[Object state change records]
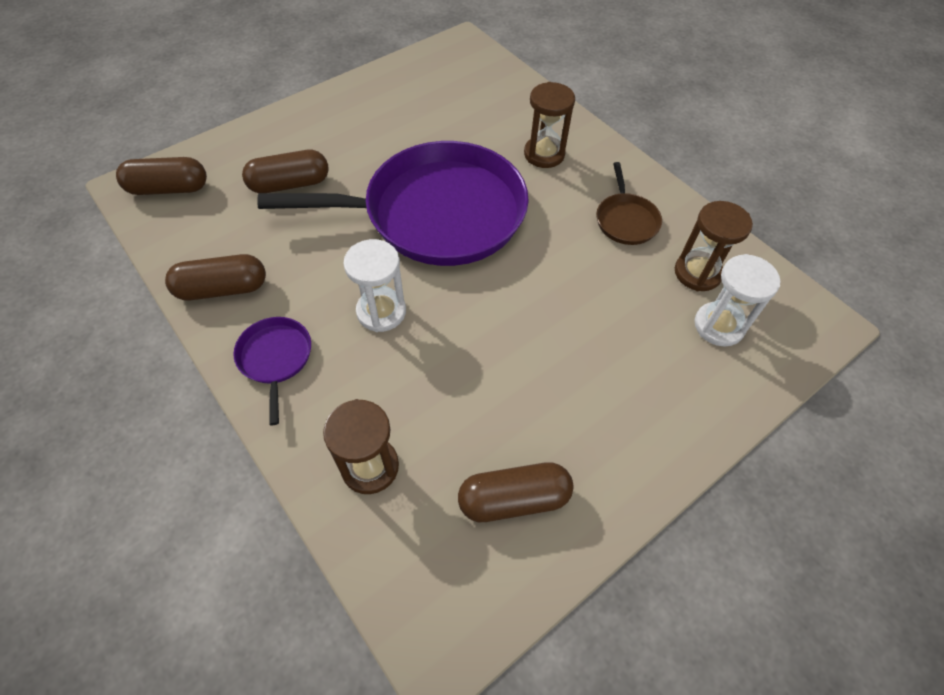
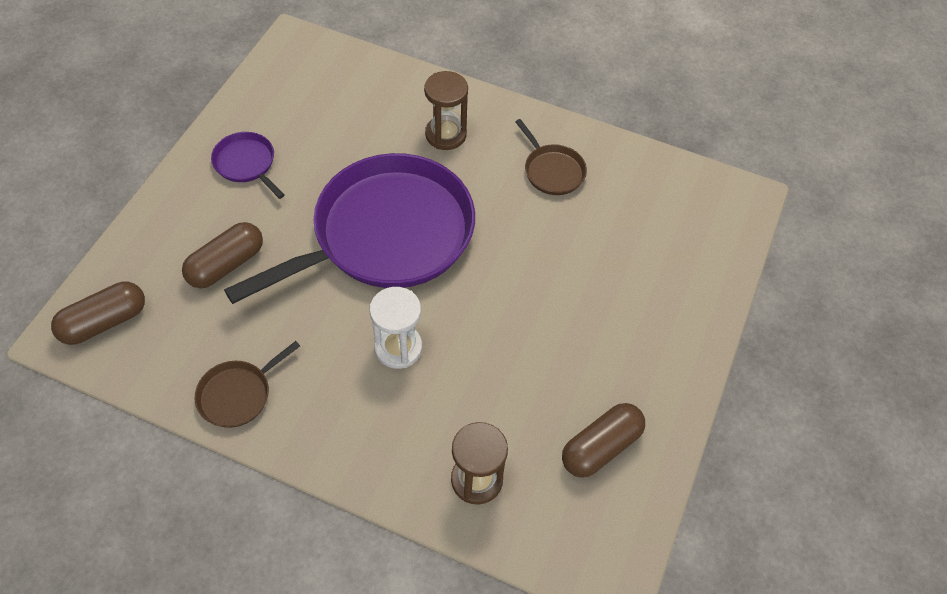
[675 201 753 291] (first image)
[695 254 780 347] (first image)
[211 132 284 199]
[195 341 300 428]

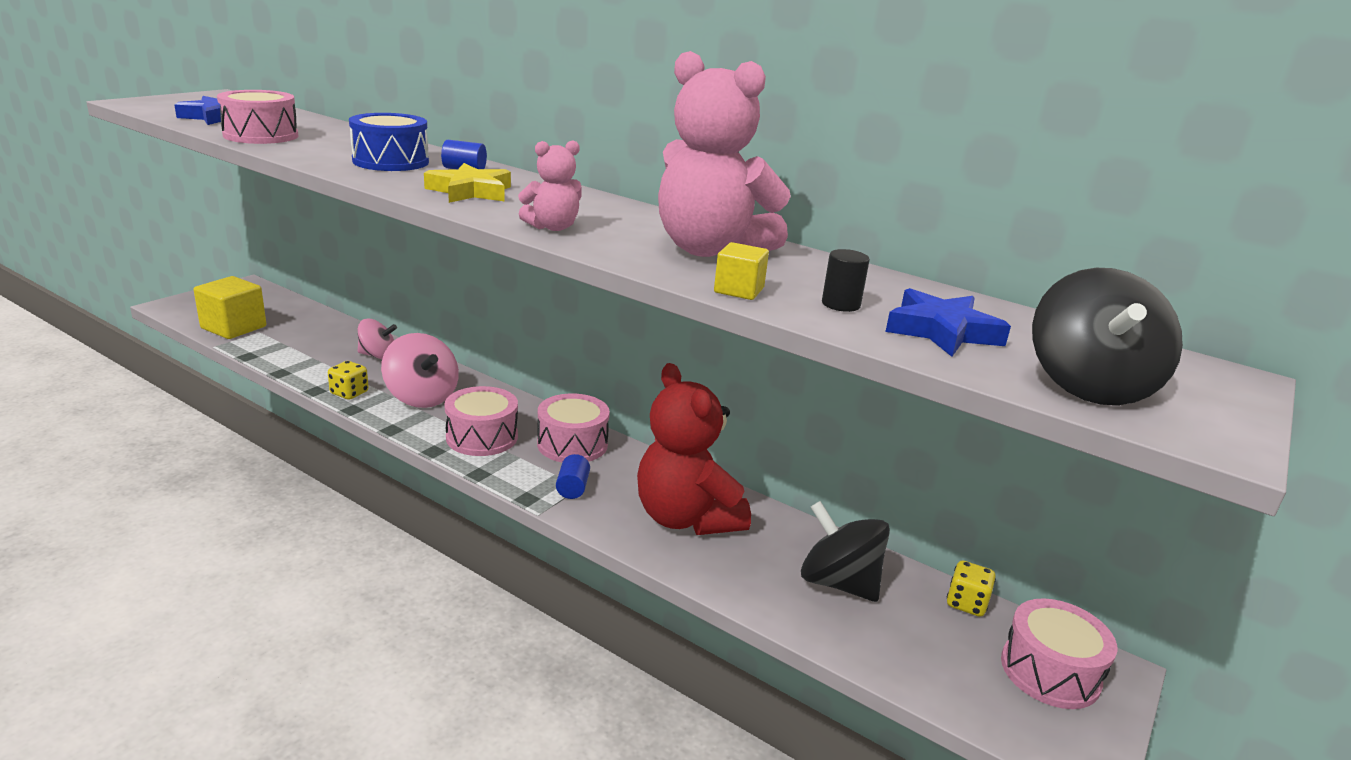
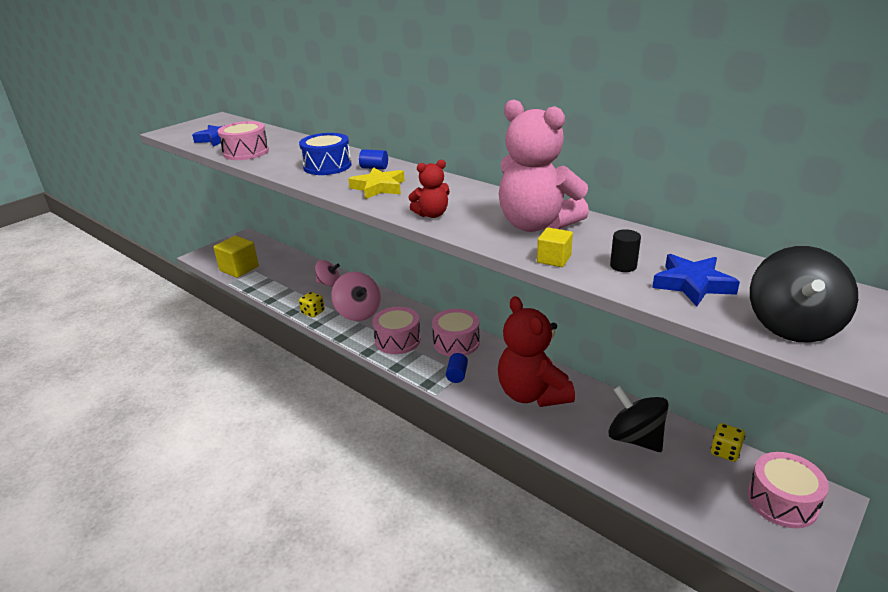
[409 160 450 218]

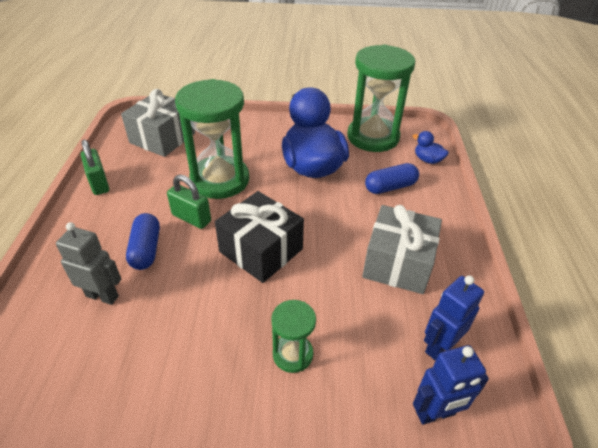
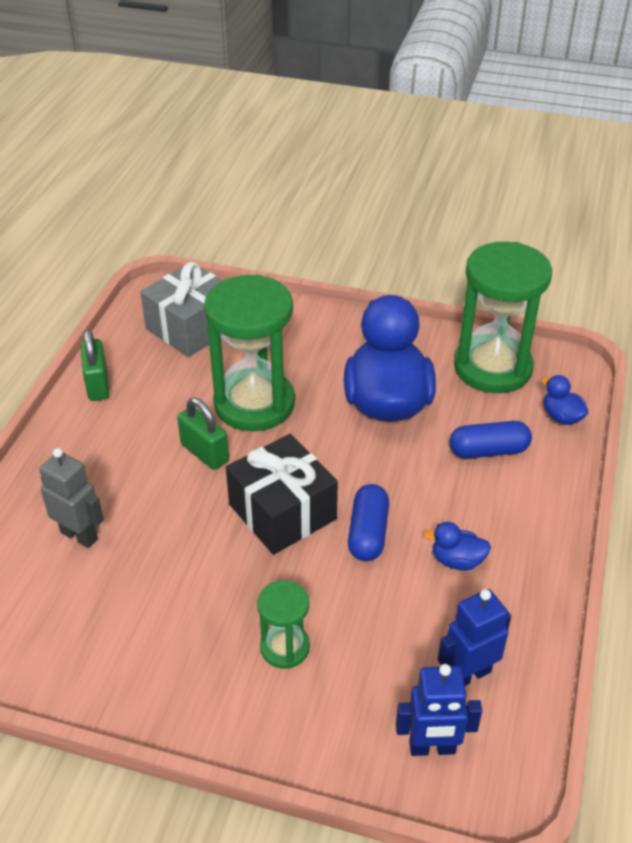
[348 484 389 561]
[424 522 491 571]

■ ACTION ITEM
Output, exactly and with no pictures, every line from the one that contains "[695 254 780 347] (first image)" through the final line of the entries.

■ ANSWER FOR THIS EXERCISE
[695 254 780 347] (first image)
[211 132 284 199]
[195 341 300 428]

[409 160 450 218]

[348 484 389 561]
[424 522 491 571]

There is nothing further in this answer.